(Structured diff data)
--------

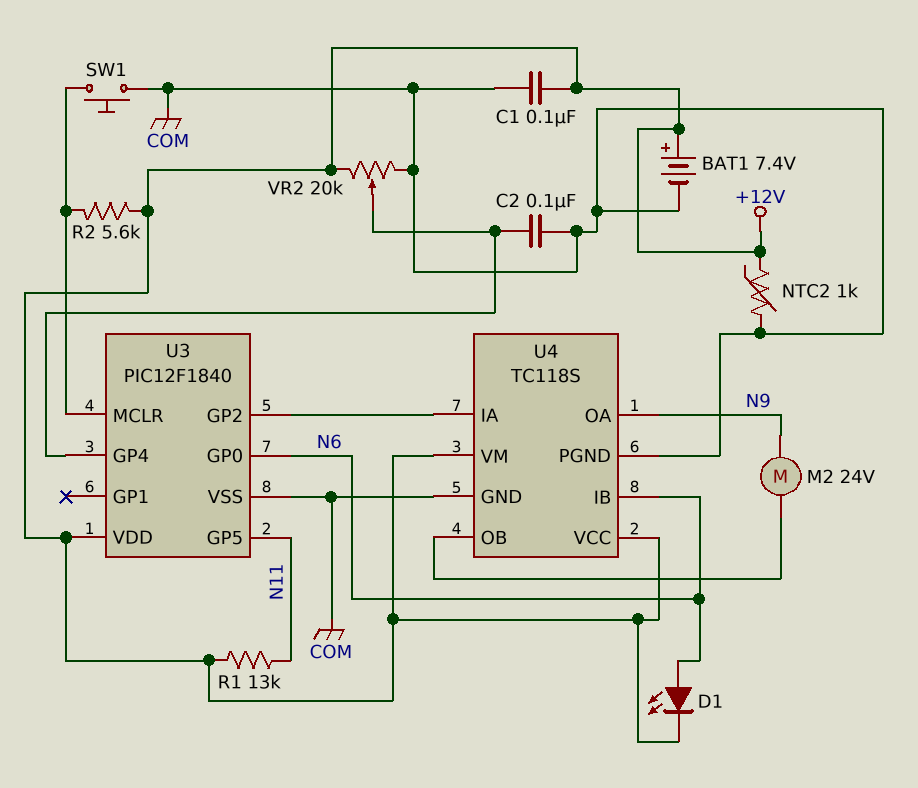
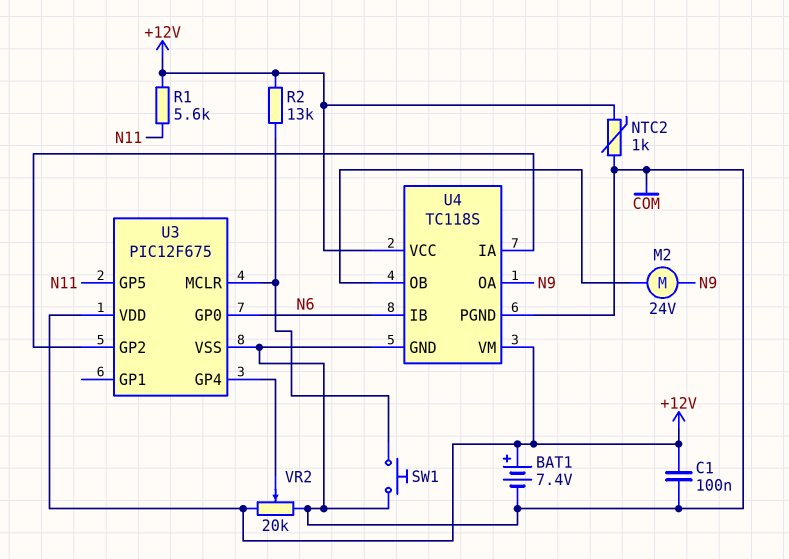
C2: 100nF (COM, U3/GP4) -> none
D1: LED (A N6, K +12V) -> none
R1: 13k (+12V, N11) -> 5.6k (+12V, N11)
R2: 5.6k (+12V, U3/MCLR) -> 13k (+12V, U3/MCLR)
U3: PIC12F1840 -> PIC12F675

--------

TASK REQUIREMENTS → Output the entries exactly as they appear, with no pictures included.

TASK SOLUTION →
C2: 100nF (COM, U3/GP4) -> none
D1: LED (A N6, K +12V) -> none
R1: 13k (+12V, N11) -> 5.6k (+12V, N11)
R2: 5.6k (+12V, U3/MCLR) -> 13k (+12V, U3/MCLR)
U3: PIC12F1840 -> PIC12F675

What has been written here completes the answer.